DATA:
§

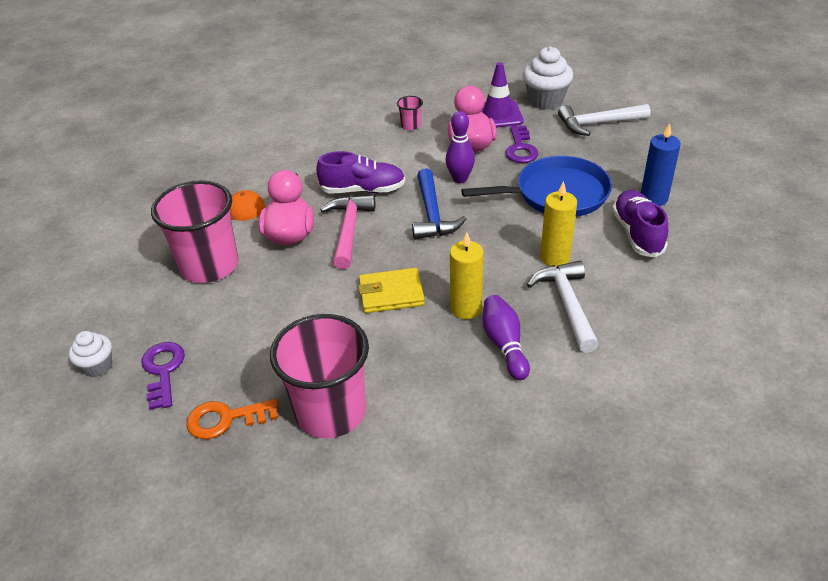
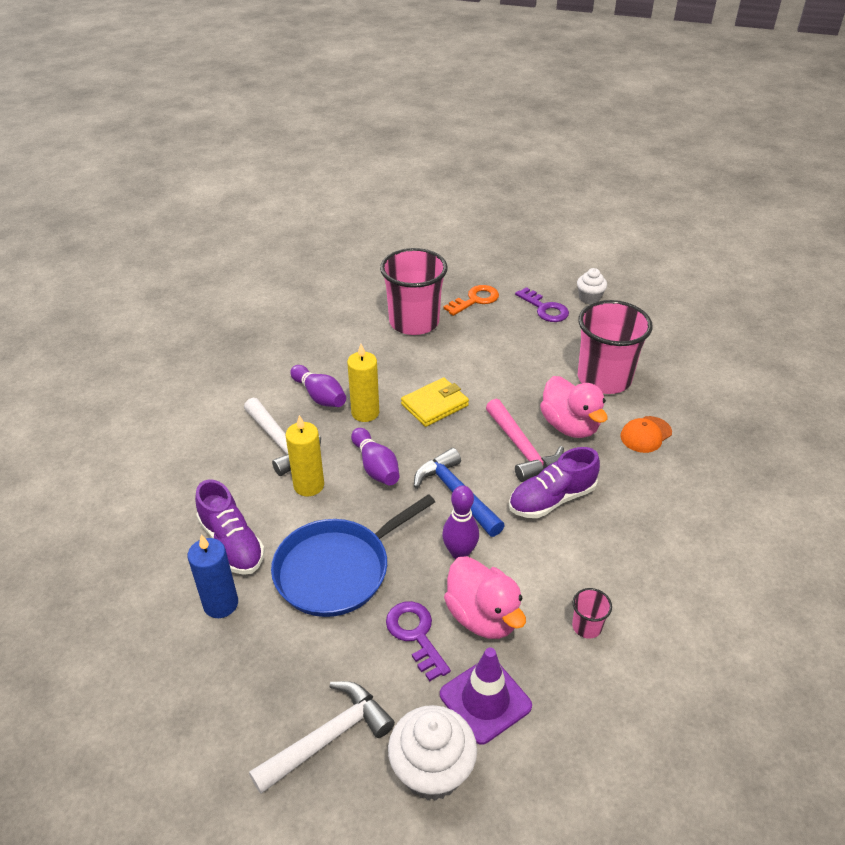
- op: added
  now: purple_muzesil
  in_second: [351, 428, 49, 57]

§

ABOUT THIS TASK:
Give back the whole listing exactly as written. Do not include any picture.

SOLUTION TO THE EXERCISE:
- op: added
  now: purple_muzesil
  in_second: [351, 428, 49, 57]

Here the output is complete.